### THE TASK
Pick each line containing the word "minus" out of the data below.
————
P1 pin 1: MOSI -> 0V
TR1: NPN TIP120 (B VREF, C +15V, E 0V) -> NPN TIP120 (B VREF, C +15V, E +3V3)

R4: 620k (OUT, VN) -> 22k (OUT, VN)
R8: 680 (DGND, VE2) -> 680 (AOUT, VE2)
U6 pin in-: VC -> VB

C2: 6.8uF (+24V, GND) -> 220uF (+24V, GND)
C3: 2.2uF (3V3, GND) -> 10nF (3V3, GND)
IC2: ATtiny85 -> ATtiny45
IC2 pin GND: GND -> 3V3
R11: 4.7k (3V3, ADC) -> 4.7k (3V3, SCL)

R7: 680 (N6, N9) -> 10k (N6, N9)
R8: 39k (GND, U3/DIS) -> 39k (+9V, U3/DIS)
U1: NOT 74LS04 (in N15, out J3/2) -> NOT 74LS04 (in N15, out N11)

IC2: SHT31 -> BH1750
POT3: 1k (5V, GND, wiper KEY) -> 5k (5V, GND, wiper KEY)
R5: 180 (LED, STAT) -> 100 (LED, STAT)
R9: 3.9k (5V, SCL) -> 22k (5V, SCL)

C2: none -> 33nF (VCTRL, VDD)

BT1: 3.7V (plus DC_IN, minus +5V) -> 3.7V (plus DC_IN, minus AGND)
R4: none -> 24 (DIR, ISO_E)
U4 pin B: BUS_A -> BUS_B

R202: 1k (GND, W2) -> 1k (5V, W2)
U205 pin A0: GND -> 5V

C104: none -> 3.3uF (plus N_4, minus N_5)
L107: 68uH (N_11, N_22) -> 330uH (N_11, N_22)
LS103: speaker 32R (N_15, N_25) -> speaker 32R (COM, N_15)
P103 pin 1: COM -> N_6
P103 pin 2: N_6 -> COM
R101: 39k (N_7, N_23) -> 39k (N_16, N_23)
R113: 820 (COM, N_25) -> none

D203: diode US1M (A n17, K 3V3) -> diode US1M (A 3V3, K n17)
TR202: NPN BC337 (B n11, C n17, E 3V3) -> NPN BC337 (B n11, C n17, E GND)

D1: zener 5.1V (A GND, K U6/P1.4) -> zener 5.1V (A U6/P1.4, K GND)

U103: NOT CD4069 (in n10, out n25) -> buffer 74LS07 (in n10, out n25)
————
### ANSWER TO THE PROBLEM
BT1: 3.7V (plus DC_IN, minus +5V) -> 3.7V (plus DC_IN, minus AGND)
C104: none -> 3.3uF (plus N_4, minus N_5)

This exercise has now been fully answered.